◆ **Exercise details**: Leaving the pictures aside, repeat every line below exactly.
:: Supplied material ::
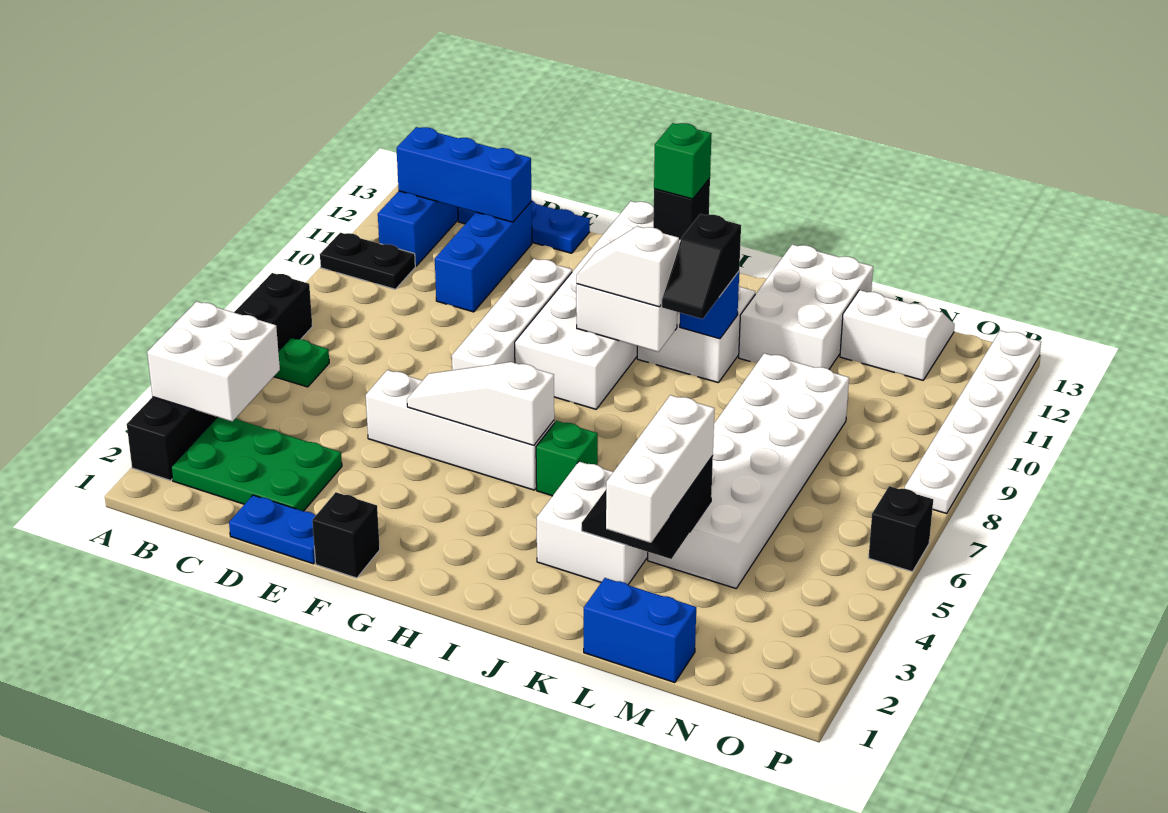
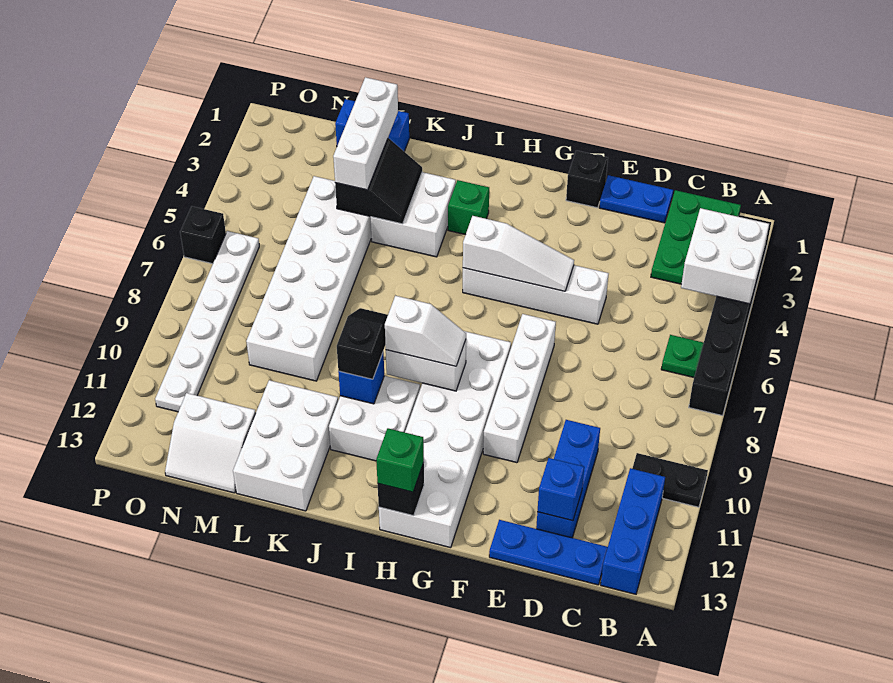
green plate B2:D3 level 1 -> green plate B1:C3 level 1
blue brick B12:D12 level 2 -> blue brick D12 level 2
green brick I5 level 1 -> green brick I3 level 1
white plate P8:P13 level 1 -> white plate O6:O11 level 1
:::
◆ **Solved exercise**:
green plate B2:D3 level 1 -> green plate B1:C3 level 1
blue brick B12:D12 level 2 -> blue brick D12 level 2
green brick I5 level 1 -> green brick I3 level 1
white plate P8:P13 level 1 -> white plate O6:O11 level 1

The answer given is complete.